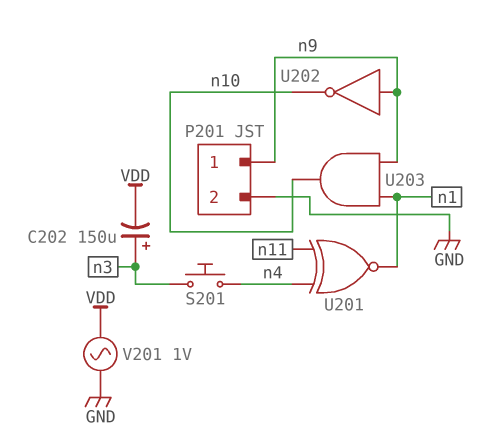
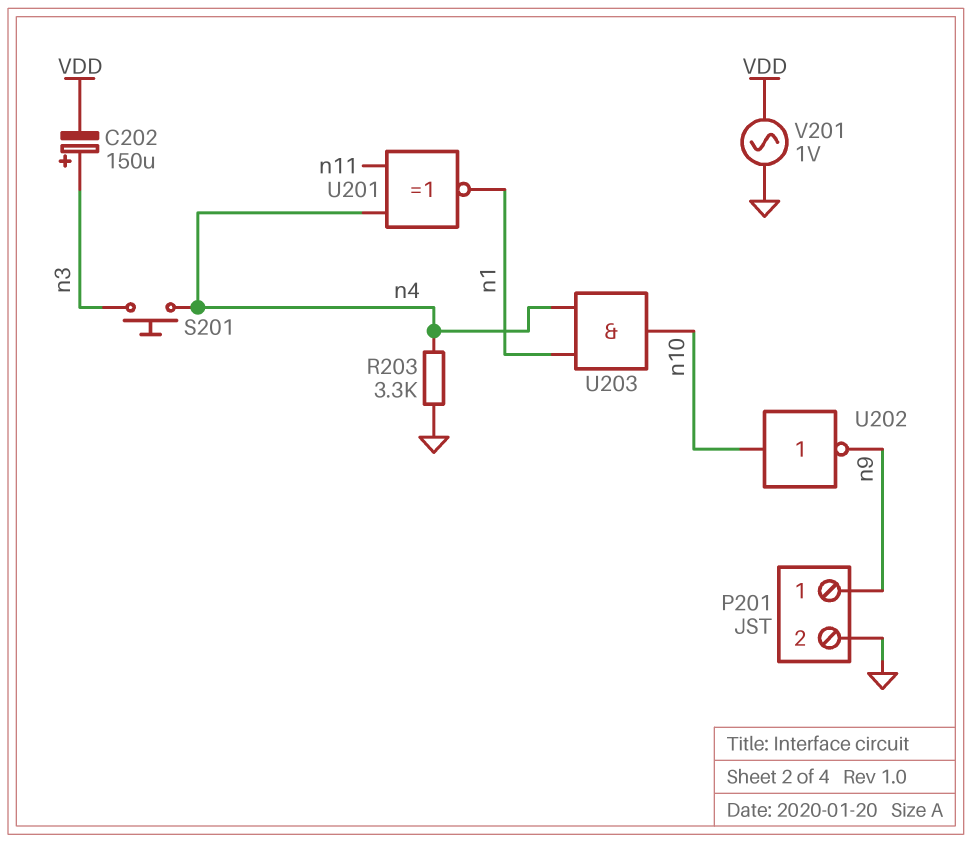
R203: none -> 3.3k (GND, n4)
U202: NOT (in n9, out n10) -> NOT (in n10, out n9)
U203: AND (in n1, in n9, out n10) -> AND (in n1, in n4, out n10)

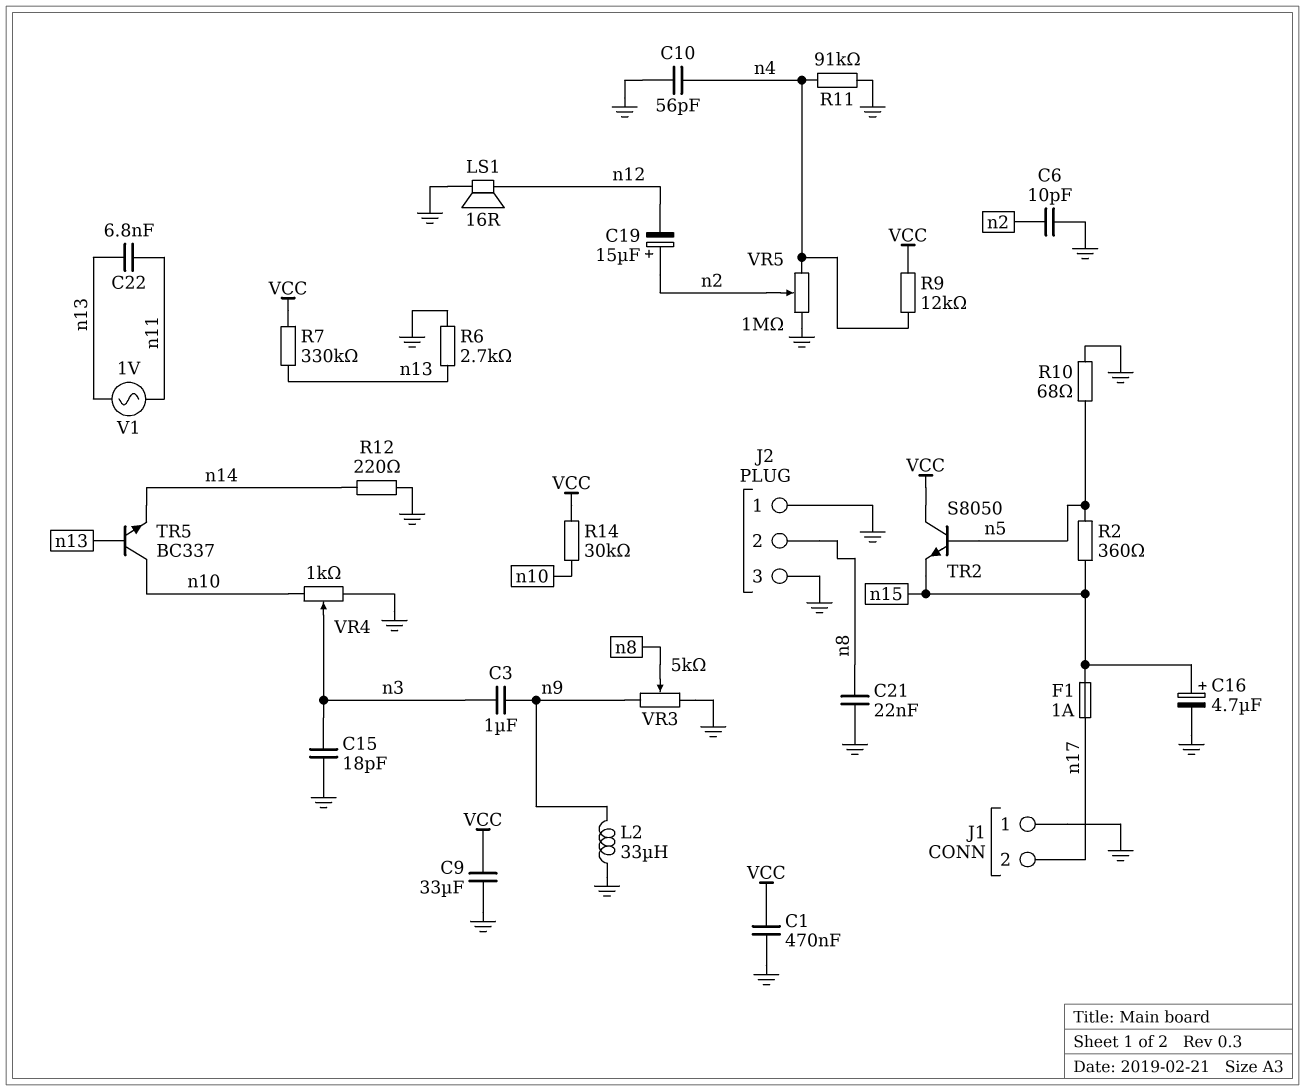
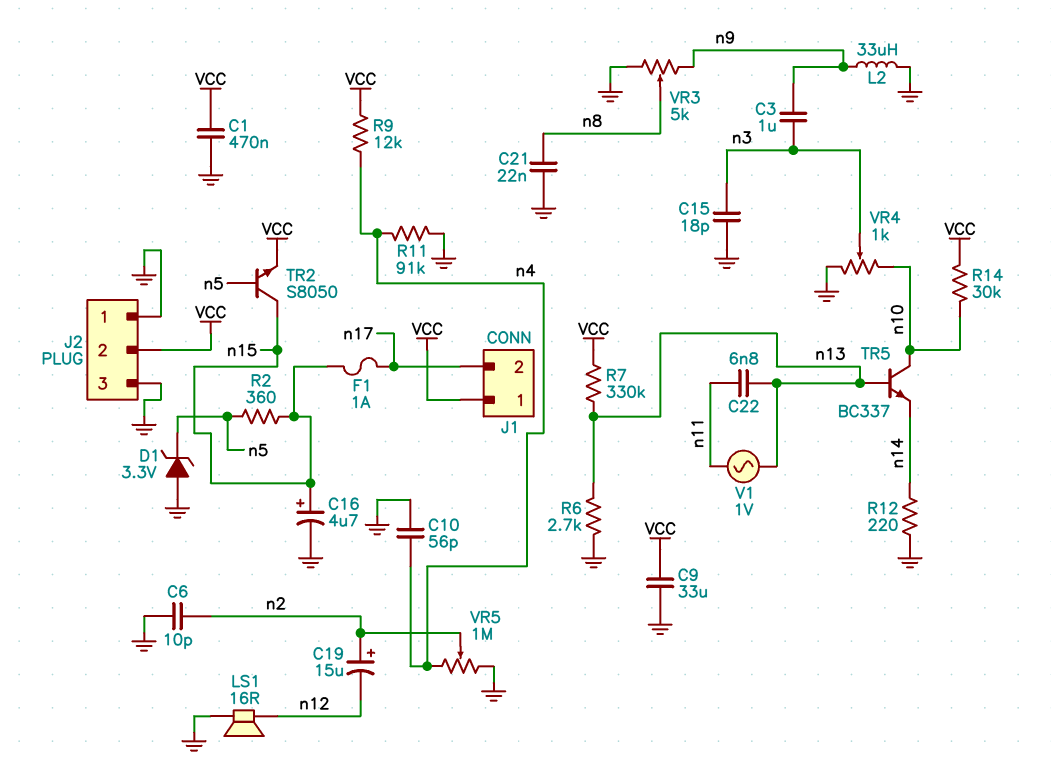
D1: none -> zener 3.3V (A GND, K n5)
J1 pin 1: GND -> VCC
J2 pin 2: n8 -> VCC
R10: 68 (GND, n5) -> none
TR2: NPN S8050 (B n5, C VCC, E n15) -> NPN S8050 (B n5, C n15, E VCC)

== How to complete this task ==
Your answer should be the lines above from the one that contains "U202: NOT (in" through the last, set down exactly, with the pictures removed.

== Response for this exercise ==
U202: NOT (in n9, out n10) -> NOT (in n10, out n9)
U203: AND (in n1, in n9, out n10) -> AND (in n1, in n4, out n10)

D1: none -> zener 3.3V (A GND, K n5)
J1 pin 1: GND -> VCC
J2 pin 2: n8 -> VCC
R10: 68 (GND, n5) -> none
TR2: NPN S8050 (B n5, C VCC, E n15) -> NPN S8050 (B n5, C n15, E VCC)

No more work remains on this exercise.